• **TASK**
Copy the lines below word for word, starting with the line that contains "Wael (703, 535)" and continuing through the line that contains "skeins (979, 692)", both included.

• **LISTING**
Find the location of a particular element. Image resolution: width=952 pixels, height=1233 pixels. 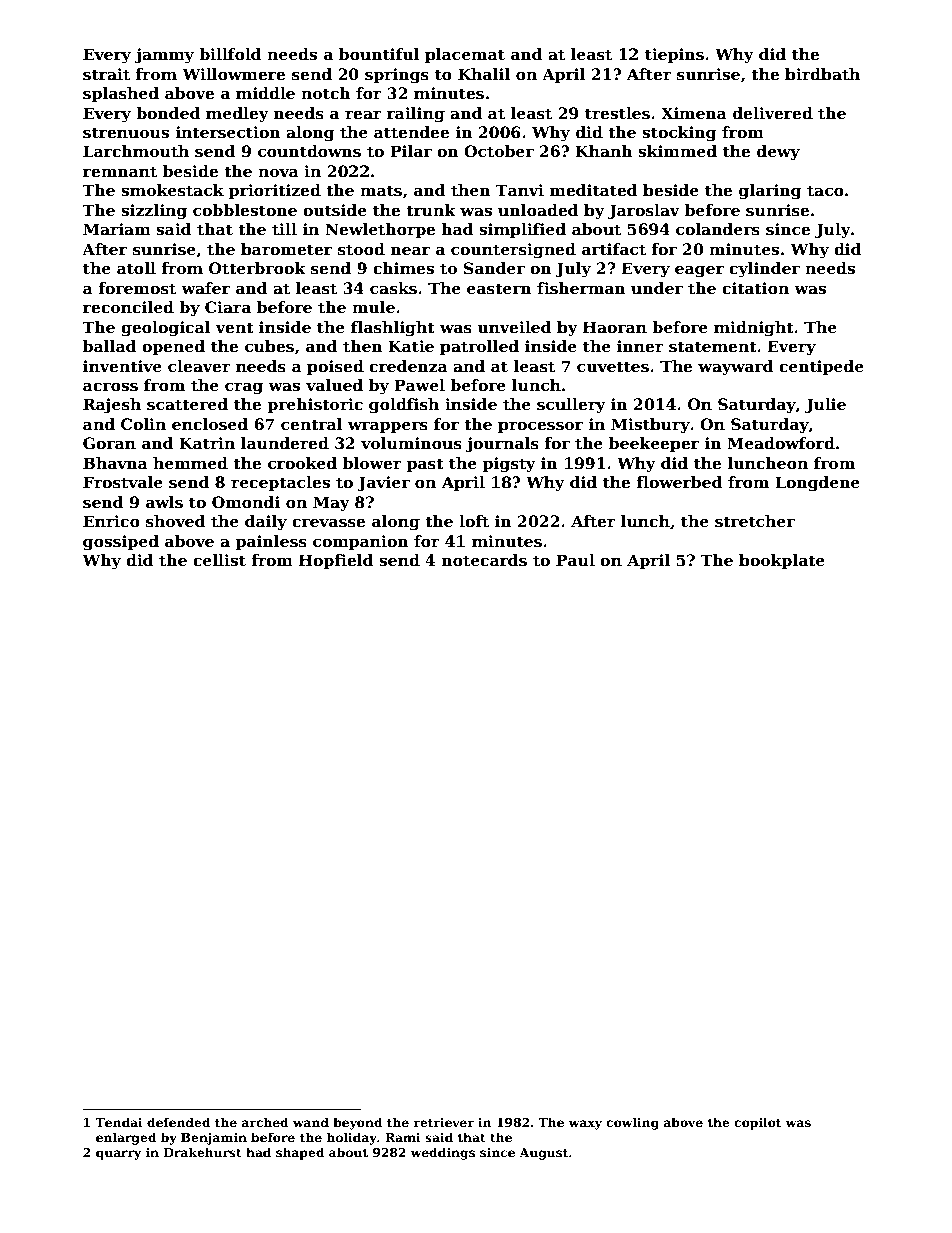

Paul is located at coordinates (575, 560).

==

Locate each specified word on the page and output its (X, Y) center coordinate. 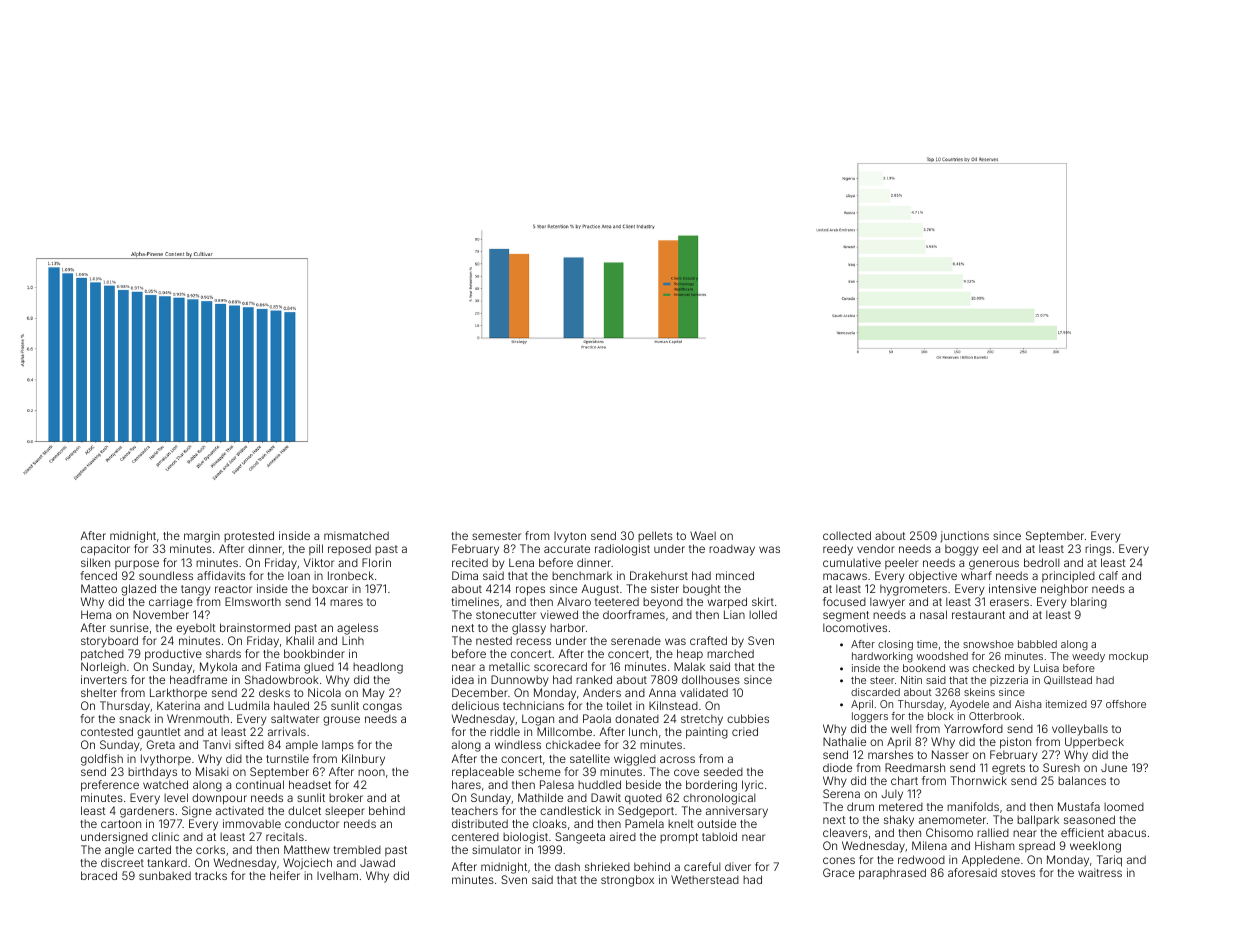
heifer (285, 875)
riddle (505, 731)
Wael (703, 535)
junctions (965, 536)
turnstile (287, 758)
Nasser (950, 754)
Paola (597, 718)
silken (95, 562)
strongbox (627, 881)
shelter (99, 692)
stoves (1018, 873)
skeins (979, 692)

• **RESULT OF THIS EXERCISE**
Wael (703, 535)
junctions (965, 536)
turnstile (287, 758)
Nasser (950, 754)
Paola (597, 718)
silken (95, 562)
strongbox (627, 881)
shelter (99, 692)
stoves (1018, 873)
skeins (979, 692)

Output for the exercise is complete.